• _What needs to be done_
Output the data below exactly as it is, dropping the pictures from your copy.

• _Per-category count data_

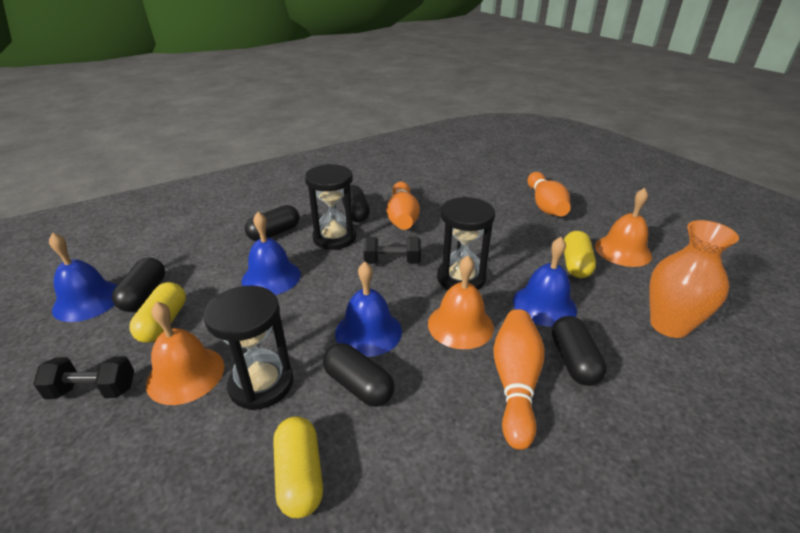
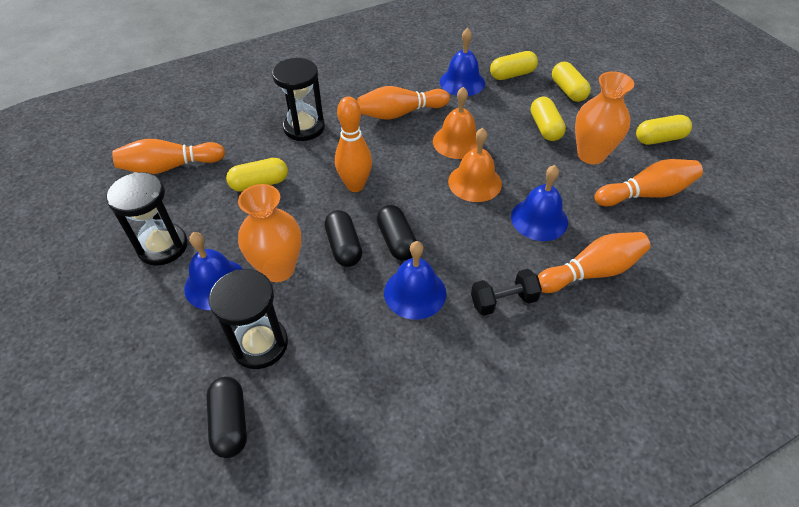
black capsule: [112,257,165,312] [245,205,299,241] [323,343,395,407] [342,185,370,223] [552,316,607,386] = 5 -> [206,377,247,458] [324,210,362,267] [377,205,417,261] = 3
black dumbbell: [33,356,134,399] [364,237,421,264] = 2 -> [471,269,542,316] = 1
orange bell: [146,301,224,405] [428,255,494,349] [595,188,652,267] = 3 -> [433,87,477,159] [448,128,502,202] = 2
orange bowling pin: [387,182,420,230] [493,309,545,450] [527,172,571,216] = 3 -> [112,139,225,174] [335,96,372,192] [357,86,450,120] [538,232,650,293] [595,159,703,206] = 5
orange vase: [649,220,739,338] = 1 -> [238,184,301,282] [575,71,634,164] = 2
yellow capsule: [129,282,186,343] [273,416,323,518] [564,231,596,278] = 3 -> [226,158,288,192] [490,51,538,80] [531,97,566,141] [552,62,591,102] [636,115,692,145] = 5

• _Your solution_
black capsule: [112,257,165,312] [245,205,299,241] [323,343,395,407] [342,185,370,223] [552,316,607,386] = 5 -> [206,377,247,458] [324,210,362,267] [377,205,417,261] = 3
black dumbbell: [33,356,134,399] [364,237,421,264] = 2 -> [471,269,542,316] = 1
orange bell: [146,301,224,405] [428,255,494,349] [595,188,652,267] = 3 -> [433,87,477,159] [448,128,502,202] = 2
orange bowling pin: [387,182,420,230] [493,309,545,450] [527,172,571,216] = 3 -> [112,139,225,174] [335,96,372,192] [357,86,450,120] [538,232,650,293] [595,159,703,206] = 5
orange vase: [649,220,739,338] = 1 -> [238,184,301,282] [575,71,634,164] = 2
yellow capsule: [129,282,186,343] [273,416,323,518] [564,231,596,278] = 3 -> [226,158,288,192] [490,51,538,80] [531,97,566,141] [552,62,591,102] [636,115,692,145] = 5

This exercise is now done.